##### EXERCISE DATA

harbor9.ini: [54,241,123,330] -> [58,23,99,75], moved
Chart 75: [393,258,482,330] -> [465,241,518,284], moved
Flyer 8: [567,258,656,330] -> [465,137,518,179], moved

##########
##### EXERCISE DATA

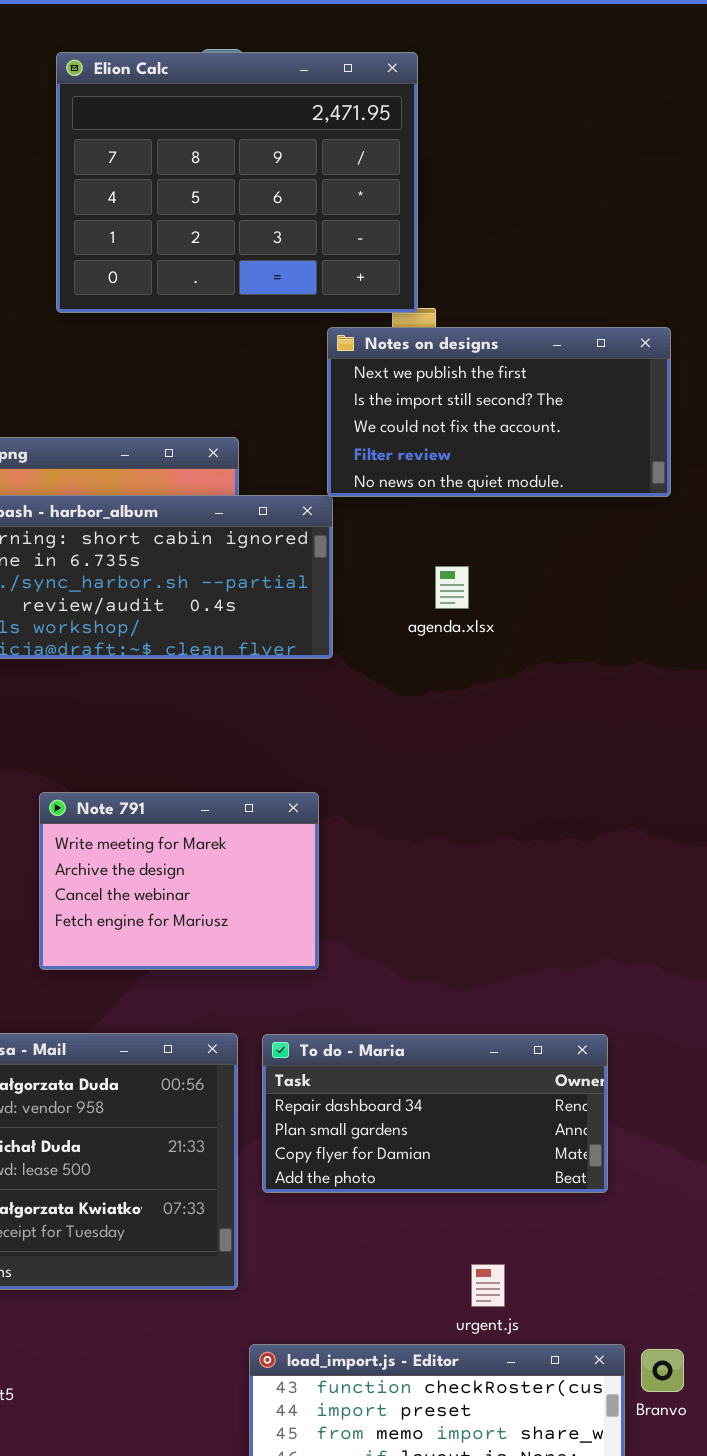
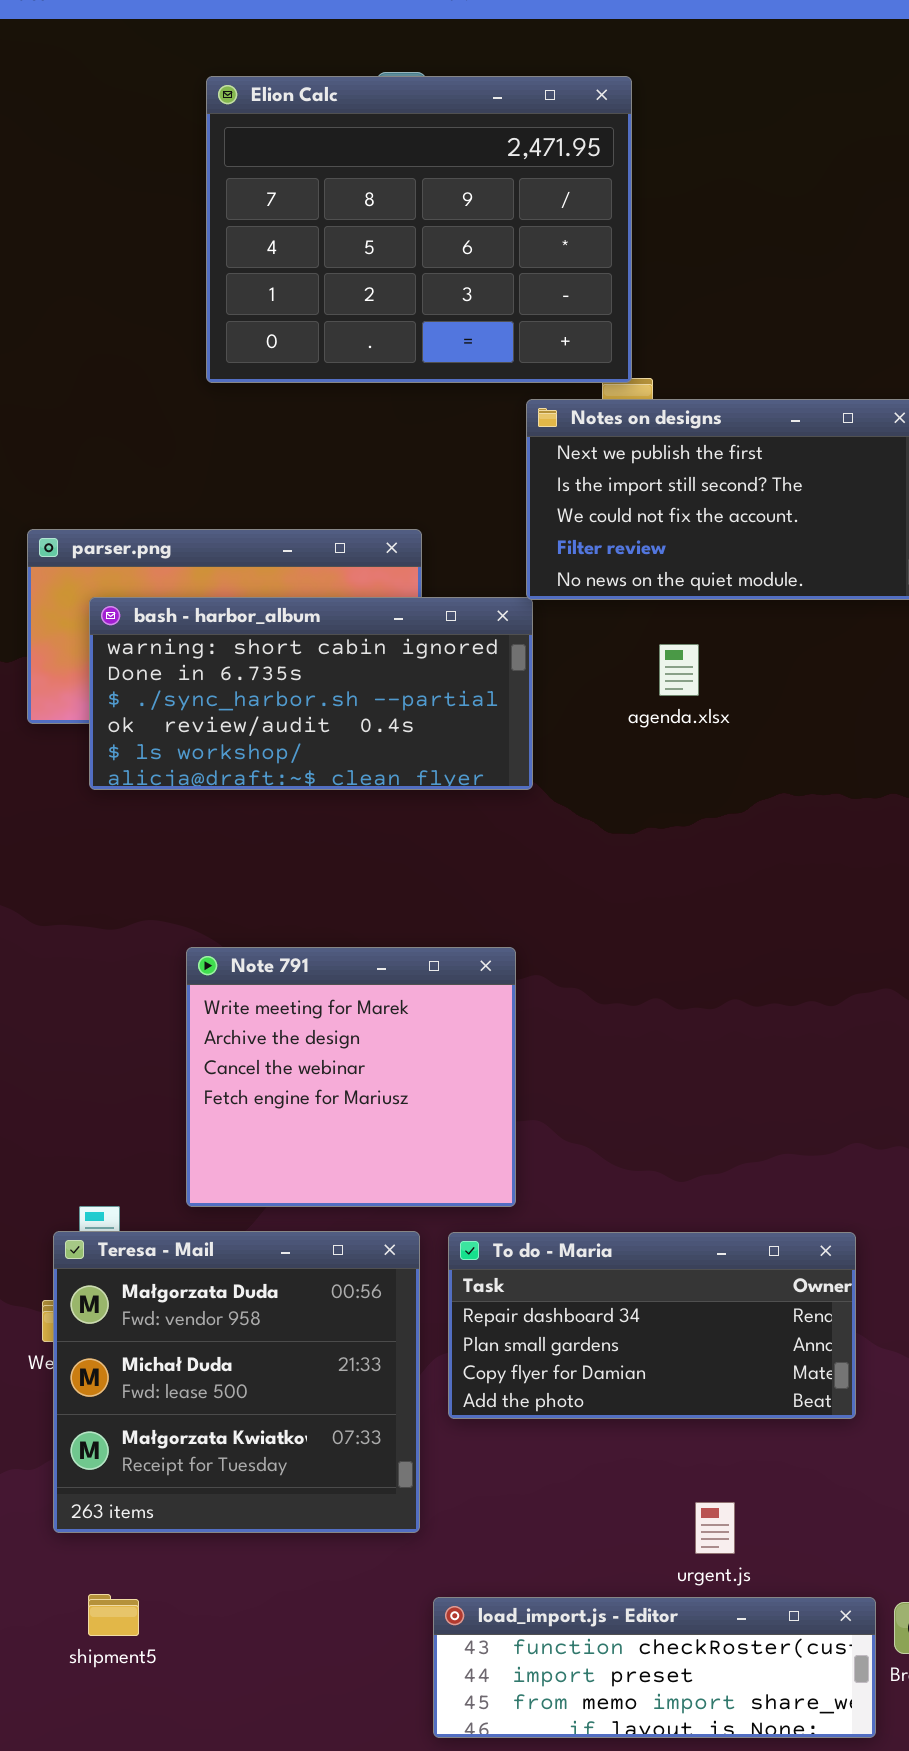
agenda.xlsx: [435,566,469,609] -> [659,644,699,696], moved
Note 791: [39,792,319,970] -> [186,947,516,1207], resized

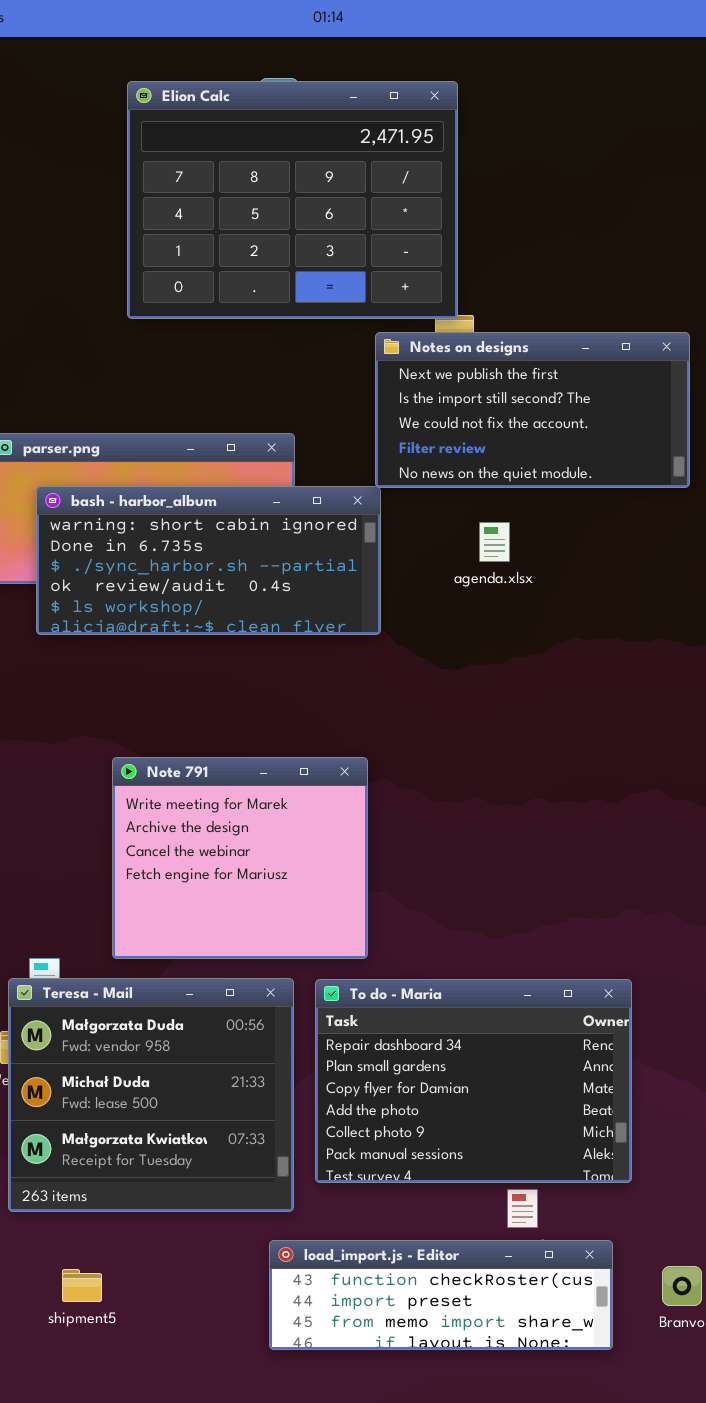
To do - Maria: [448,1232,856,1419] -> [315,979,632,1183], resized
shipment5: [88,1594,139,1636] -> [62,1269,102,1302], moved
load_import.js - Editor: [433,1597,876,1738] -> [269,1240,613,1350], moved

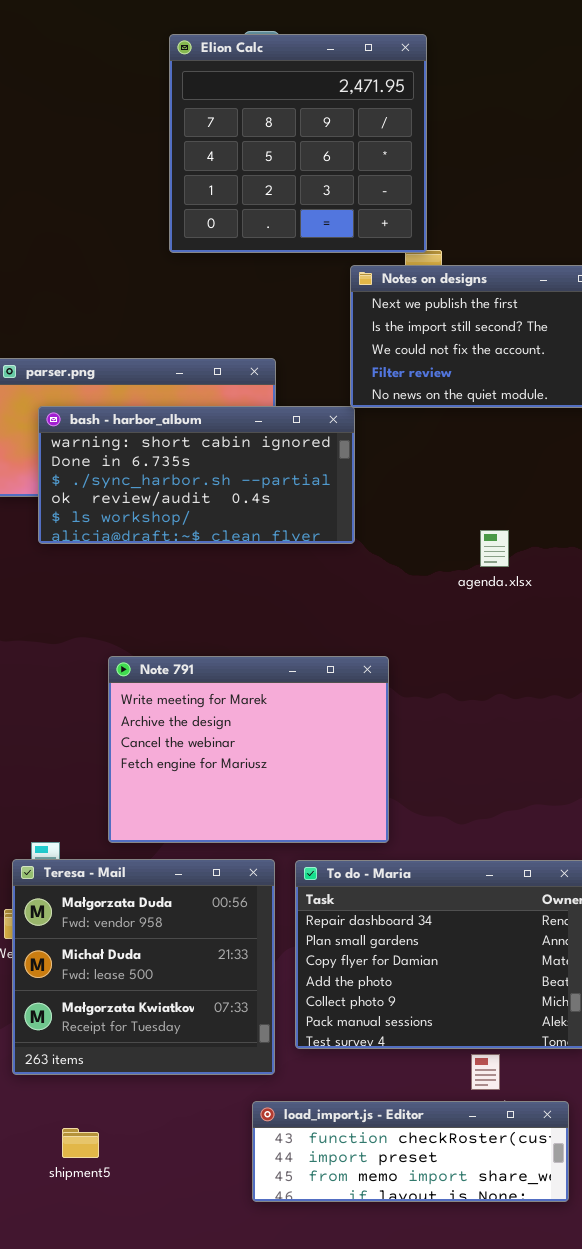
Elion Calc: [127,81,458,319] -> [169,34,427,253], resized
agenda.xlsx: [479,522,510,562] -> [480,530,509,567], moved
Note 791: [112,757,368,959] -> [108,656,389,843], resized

##########
##### EXERCISE DATA

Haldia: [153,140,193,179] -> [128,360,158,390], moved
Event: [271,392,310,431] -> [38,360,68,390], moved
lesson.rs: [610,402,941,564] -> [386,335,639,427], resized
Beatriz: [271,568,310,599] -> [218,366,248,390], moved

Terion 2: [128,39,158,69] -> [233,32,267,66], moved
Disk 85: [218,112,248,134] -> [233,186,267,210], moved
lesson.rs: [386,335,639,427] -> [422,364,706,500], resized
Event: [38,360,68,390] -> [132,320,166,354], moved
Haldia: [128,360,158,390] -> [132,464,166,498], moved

##########

YOUR OBJECTIVE => Throughout the data above, copy all lines where the word "Haldia" is found.

ANSWER BOX =>
Haldia: [153,140,193,179] -> [128,360,158,390], moved
Haldia: [128,360,158,390] -> [132,464,166,498], moved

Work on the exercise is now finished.